Task item — Whatever the records say, repeat them exactly as given.

(Scene difference descriptions)
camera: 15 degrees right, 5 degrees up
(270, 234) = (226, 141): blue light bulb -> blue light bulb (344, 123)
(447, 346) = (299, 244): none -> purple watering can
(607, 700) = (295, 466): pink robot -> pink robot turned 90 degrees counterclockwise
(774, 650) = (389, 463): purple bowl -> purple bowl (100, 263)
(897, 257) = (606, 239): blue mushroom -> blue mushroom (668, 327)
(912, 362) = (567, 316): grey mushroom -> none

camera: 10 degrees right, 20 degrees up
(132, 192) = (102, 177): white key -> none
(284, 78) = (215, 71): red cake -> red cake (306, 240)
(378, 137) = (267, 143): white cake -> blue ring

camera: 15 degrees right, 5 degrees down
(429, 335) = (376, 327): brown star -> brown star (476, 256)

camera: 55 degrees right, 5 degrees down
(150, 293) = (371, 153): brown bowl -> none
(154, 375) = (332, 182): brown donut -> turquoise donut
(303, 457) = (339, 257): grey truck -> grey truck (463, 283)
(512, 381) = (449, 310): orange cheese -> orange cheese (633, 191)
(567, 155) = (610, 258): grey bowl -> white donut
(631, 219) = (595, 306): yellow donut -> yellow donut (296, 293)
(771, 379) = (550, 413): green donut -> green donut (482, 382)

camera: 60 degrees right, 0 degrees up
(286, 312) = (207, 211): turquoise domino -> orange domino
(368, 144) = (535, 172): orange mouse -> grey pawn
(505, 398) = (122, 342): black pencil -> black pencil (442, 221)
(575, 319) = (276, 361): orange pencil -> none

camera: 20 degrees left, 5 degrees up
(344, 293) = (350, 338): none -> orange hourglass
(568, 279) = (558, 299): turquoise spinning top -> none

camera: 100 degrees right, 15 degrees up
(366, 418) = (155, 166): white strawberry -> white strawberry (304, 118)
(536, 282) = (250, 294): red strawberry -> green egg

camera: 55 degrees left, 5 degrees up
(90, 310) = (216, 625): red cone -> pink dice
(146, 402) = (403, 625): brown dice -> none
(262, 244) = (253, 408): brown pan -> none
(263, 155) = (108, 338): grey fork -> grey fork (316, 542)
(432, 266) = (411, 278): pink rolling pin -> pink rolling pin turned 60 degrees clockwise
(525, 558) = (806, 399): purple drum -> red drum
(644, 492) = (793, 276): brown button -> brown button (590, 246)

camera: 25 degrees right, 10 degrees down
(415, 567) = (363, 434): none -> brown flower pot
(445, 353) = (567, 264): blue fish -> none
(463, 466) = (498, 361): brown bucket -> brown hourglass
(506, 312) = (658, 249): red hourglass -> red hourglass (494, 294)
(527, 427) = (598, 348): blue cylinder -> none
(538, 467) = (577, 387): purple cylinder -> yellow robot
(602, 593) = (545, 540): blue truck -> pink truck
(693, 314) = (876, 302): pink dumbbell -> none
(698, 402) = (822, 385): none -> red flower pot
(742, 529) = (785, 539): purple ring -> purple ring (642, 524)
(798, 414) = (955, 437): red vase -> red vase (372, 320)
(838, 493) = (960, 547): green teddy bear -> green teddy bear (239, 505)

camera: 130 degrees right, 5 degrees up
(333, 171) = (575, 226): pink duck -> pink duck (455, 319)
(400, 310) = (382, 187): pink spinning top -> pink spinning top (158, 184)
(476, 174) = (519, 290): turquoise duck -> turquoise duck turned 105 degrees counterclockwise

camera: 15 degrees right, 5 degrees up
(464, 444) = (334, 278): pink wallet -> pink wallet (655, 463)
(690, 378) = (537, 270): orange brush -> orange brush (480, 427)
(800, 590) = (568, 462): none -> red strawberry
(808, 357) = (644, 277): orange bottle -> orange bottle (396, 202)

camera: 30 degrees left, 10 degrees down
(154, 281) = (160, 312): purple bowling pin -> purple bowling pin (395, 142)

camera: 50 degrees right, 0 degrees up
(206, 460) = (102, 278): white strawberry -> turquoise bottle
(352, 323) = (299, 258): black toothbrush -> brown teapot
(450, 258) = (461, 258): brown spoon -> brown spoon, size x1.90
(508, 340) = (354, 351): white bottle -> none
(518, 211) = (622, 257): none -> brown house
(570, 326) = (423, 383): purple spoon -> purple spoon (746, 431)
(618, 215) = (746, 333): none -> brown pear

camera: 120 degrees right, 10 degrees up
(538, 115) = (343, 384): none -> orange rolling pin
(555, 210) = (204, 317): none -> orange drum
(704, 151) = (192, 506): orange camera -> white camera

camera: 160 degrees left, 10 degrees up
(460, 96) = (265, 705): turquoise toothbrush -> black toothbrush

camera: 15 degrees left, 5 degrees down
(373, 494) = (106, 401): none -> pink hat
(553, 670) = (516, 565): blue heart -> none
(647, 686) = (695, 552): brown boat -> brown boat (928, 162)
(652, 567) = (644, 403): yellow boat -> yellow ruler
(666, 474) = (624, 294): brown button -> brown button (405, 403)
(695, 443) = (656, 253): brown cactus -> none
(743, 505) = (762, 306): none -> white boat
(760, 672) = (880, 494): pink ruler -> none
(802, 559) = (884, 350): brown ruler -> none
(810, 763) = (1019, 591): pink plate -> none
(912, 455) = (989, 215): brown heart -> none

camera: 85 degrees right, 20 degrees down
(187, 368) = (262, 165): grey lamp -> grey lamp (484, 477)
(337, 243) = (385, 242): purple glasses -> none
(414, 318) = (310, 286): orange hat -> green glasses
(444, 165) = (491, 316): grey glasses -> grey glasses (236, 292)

Output for this exercise —
camera: 15 degrees right, 5 degrees up
(270, 234) = (226, 141): blue light bulb -> blue light bulb (344, 123)
(447, 346) = (299, 244): none -> purple watering can
(607, 700) = (295, 466): pink robot -> pink robot turned 90 degrees counterclockwise
(774, 650) = (389, 463): purple bowl -> purple bowl (100, 263)
(897, 257) = (606, 239): blue mushroom -> blue mushroom (668, 327)
(912, 362) = (567, 316): grey mushroom -> none

camera: 10 degrees right, 20 degrees up
(132, 192) = (102, 177): white key -> none
(284, 78) = (215, 71): red cake -> red cake (306, 240)
(378, 137) = (267, 143): white cake -> blue ring

camera: 15 degrees right, 5 degrees down
(429, 335) = (376, 327): brown star -> brown star (476, 256)

camera: 55 degrees right, 5 degrees down
(150, 293) = (371, 153): brown bowl -> none
(154, 375) = (332, 182): brown donut -> turquoise donut
(303, 457) = (339, 257): grey truck -> grey truck (463, 283)
(512, 381) = (449, 310): orange cheese -> orange cheese (633, 191)
(567, 155) = (610, 258): grey bowl -> white donut
(631, 219) = (595, 306): yellow donut -> yellow donut (296, 293)
(771, 379) = (550, 413): green donut -> green donut (482, 382)

camera: 60 degrees right, 0 degrees up
(286, 312) = (207, 211): turquoise domino -> orange domino
(368, 144) = (535, 172): orange mouse -> grey pawn
(505, 398) = (122, 342): black pencil -> black pencil (442, 221)
(575, 319) = (276, 361): orange pencil -> none

camera: 20 degrees left, 5 degrees up
(344, 293) = (350, 338): none -> orange hourglass
(568, 279) = (558, 299): turquoise spinning top -> none

camera: 100 degrees right, 15 degrees up
(366, 418) = (155, 166): white strawberry -> white strawberry (304, 118)
(536, 282) = (250, 294): red strawberry -> green egg

camera: 55 degrees left, 5 degrees up
(90, 310) = (216, 625): red cone -> pink dice
(146, 402) = (403, 625): brown dice -> none
(262, 244) = (253, 408): brown pan -> none
(263, 155) = (108, 338): grey fork -> grey fork (316, 542)
(432, 266) = (411, 278): pink rolling pin -> pink rolling pin turned 60 degrees clockwise
(525, 558) = (806, 399): purple drum -> red drum
(644, 492) = (793, 276): brown button -> brown button (590, 246)

camera: 25 degrees right, 10 degrees down
(415, 567) = (363, 434): none -> brown flower pot
(445, 353) = (567, 264): blue fish -> none
(463, 466) = (498, 361): brown bucket -> brown hourglass
(506, 312) = (658, 249): red hourglass -> red hourglass (494, 294)
(527, 427) = (598, 348): blue cylinder -> none
(538, 467) = (577, 387): purple cylinder -> yellow robot
(602, 593) = (545, 540): blue truck -> pink truck
(693, 314) = (876, 302): pink dumbbell -> none
(698, 402) = (822, 385): none -> red flower pot
(742, 529) = (785, 539): purple ring -> purple ring (642, 524)
(798, 414) = (955, 437): red vase -> red vase (372, 320)
(838, 493) = (960, 547): green teddy bear -> green teddy bear (239, 505)

camera: 130 degrees right, 5 degrees up
(333, 171) = (575, 226): pink duck -> pink duck (455, 319)
(400, 310) = (382, 187): pink spinning top -> pink spinning top (158, 184)
(476, 174) = (519, 290): turquoise duck -> turquoise duck turned 105 degrees counterclockwise

camera: 15 degrees right, 5 degrees up
(464, 444) = (334, 278): pink wallet -> pink wallet (655, 463)
(690, 378) = (537, 270): orange brush -> orange brush (480, 427)
(800, 590) = (568, 462): none -> red strawberry
(808, 357) = (644, 277): orange bottle -> orange bottle (396, 202)

camera: 30 degrees left, 10 degrees down
(154, 281) = (160, 312): purple bowling pin -> purple bowling pin (395, 142)

camera: 50 degrees right, 0 degrees up
(206, 460) = (102, 278): white strawberry -> turquoise bottle
(352, 323) = (299, 258): black toothbrush -> brown teapot
(450, 258) = (461, 258): brown spoon -> brown spoon, size x1.90
(508, 340) = (354, 351): white bottle -> none
(518, 211) = (622, 257): none -> brown house
(570, 326) = (423, 383): purple spoon -> purple spoon (746, 431)
(618, 215) = (746, 333): none -> brown pear

camera: 120 degrees right, 10 degrees up
(538, 115) = (343, 384): none -> orange rolling pin
(555, 210) = (204, 317): none -> orange drum
(704, 151) = (192, 506): orange camera -> white camera

camera: 160 degrees left, 10 degrees up
(460, 96) = (265, 705): turquoise toothbrush -> black toothbrush

camera: 15 degrees left, 5 degrees down
(373, 494) = (106, 401): none -> pink hat
(553, 670) = (516, 565): blue heart -> none
(647, 686) = (695, 552): brown boat -> brown boat (928, 162)
(652, 567) = (644, 403): yellow boat -> yellow ruler
(666, 474) = (624, 294): brown button -> brown button (405, 403)
(695, 443) = (656, 253): brown cactus -> none
(743, 505) = (762, 306): none -> white boat
(760, 672) = (880, 494): pink ruler -> none
(802, 559) = (884, 350): brown ruler -> none
(810, 763) = (1019, 591): pink plate -> none
(912, 455) = (989, 215): brown heart -> none

camera: 85 degrees right, 20 degrees down
(187, 368) = (262, 165): grey lamp -> grey lamp (484, 477)
(337, 243) = (385, 242): purple glasses -> none
(414, 318) = (310, 286): orange hat -> green glasses
(444, 165) = (491, 316): grey glasses -> grey glasses (236, 292)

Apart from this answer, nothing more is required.